╭─ Provided records

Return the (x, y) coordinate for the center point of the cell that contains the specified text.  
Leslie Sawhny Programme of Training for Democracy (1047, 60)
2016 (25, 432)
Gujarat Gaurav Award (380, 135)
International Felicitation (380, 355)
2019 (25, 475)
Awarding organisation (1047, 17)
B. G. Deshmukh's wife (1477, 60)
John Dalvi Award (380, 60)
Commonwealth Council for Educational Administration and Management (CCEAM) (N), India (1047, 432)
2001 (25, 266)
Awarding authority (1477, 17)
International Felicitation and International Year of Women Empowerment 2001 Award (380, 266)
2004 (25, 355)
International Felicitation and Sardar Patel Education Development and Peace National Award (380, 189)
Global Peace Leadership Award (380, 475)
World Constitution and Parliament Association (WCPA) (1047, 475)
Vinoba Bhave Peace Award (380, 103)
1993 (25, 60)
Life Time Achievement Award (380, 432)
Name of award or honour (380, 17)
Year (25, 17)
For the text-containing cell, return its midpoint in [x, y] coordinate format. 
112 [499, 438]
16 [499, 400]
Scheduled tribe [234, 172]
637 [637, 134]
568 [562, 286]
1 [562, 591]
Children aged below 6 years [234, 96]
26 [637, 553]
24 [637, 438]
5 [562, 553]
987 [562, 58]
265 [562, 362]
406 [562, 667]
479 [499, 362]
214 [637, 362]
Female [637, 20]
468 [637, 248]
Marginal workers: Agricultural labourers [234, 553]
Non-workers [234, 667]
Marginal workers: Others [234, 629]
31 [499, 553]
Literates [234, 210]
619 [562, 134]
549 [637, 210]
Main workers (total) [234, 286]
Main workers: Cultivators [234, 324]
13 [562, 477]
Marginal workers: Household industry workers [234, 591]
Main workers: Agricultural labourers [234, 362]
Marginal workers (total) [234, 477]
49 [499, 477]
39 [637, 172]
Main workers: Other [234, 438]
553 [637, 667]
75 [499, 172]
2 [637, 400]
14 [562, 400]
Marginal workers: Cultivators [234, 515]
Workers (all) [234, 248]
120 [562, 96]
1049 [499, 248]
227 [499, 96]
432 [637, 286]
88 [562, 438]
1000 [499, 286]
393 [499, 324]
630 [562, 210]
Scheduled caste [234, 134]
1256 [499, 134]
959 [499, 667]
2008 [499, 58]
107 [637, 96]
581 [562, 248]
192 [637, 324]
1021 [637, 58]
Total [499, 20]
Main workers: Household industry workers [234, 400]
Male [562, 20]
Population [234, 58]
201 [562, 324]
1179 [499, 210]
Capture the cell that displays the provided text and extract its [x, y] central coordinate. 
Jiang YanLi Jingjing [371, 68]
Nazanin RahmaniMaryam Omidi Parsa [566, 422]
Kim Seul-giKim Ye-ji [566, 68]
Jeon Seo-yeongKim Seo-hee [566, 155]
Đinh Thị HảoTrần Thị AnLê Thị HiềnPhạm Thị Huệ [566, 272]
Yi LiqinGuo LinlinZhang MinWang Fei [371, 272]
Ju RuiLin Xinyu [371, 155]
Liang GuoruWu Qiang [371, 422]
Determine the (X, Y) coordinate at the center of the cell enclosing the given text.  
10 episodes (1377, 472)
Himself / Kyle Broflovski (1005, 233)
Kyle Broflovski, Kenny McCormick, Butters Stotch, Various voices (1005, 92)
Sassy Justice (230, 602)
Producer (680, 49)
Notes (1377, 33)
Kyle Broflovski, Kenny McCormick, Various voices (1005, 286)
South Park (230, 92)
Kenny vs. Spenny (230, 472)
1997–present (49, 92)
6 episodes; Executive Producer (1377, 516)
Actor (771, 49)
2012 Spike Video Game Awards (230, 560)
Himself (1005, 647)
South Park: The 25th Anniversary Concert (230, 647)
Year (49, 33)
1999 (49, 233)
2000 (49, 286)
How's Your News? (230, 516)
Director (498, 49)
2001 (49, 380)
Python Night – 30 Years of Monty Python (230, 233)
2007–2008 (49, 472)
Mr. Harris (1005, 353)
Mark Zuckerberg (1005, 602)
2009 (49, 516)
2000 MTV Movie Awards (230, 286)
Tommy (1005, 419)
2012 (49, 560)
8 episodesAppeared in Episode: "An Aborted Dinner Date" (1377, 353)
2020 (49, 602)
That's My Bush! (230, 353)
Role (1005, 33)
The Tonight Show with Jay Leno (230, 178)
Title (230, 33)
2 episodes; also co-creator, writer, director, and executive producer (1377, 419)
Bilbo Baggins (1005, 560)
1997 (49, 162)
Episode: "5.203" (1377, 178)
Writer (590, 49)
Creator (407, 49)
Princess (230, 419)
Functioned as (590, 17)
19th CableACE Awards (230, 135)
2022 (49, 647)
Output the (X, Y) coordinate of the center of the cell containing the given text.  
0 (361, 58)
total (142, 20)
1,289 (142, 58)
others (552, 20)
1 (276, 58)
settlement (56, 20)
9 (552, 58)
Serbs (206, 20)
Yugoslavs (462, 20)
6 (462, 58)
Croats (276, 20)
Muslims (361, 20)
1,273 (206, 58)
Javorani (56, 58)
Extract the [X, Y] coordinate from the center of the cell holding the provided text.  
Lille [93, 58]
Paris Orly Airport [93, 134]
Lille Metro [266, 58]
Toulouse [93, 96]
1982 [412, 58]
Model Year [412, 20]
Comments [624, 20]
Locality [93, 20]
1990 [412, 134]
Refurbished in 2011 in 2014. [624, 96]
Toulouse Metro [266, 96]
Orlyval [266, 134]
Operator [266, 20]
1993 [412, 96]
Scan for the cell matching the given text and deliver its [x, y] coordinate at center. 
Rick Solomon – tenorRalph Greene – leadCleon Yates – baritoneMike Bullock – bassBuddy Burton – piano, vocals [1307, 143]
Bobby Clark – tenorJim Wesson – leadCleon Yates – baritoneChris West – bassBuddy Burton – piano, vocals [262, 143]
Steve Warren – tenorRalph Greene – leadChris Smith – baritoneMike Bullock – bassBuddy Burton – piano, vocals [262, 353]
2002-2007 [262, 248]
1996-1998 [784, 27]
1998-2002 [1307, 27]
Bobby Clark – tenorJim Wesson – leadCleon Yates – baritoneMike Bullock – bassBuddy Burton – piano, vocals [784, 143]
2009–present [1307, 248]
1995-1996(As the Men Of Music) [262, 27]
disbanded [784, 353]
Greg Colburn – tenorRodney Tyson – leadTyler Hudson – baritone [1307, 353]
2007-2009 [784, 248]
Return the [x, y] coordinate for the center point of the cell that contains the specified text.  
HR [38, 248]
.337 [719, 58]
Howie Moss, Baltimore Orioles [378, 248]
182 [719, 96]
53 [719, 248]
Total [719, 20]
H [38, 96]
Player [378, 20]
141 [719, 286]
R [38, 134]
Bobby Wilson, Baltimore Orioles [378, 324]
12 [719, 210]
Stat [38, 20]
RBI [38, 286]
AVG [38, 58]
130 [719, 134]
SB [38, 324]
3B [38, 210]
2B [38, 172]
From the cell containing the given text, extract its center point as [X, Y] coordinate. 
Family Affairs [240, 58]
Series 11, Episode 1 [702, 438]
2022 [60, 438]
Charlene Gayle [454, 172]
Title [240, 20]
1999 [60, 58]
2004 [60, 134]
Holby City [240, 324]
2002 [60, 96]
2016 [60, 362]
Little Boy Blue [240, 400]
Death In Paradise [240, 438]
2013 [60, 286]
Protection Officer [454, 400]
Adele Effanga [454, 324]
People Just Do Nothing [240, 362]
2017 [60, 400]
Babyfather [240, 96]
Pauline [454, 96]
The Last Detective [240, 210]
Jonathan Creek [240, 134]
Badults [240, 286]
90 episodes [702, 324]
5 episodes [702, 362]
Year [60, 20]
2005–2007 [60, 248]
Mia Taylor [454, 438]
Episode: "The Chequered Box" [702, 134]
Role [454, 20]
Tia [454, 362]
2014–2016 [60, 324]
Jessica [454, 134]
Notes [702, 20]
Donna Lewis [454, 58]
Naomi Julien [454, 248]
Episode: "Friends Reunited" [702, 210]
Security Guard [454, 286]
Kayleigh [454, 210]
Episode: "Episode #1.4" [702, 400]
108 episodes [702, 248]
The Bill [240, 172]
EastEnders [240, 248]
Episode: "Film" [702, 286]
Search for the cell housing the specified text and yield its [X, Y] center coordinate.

╰─

[The exercise]
Reproduce the entries word for word, starting with the first line and ending after the line that contains "2004 (25, 355)".

[Answer for this exercise]
Return the (x, y) coordinate for the center point of the cell that contains the specified text.  
Leslie Sawhny Programme of Training for Democracy (1047, 60)
2016 (25, 432)
Gujarat Gaurav Award (380, 135)
International Felicitation (380, 355)
2019 (25, 475)
Awarding organisation (1047, 17)
B. G. Deshmukh's wife (1477, 60)
John Dalvi Award (380, 60)
Commonwealth Council for Educational Administration and Management (CCEAM) (N), India (1047, 432)
2001 (25, 266)
Awarding authority (1477, 17)
International Felicitation and International Year of Women Empowerment 2001 Award (380, 266)
2004 (25, 355)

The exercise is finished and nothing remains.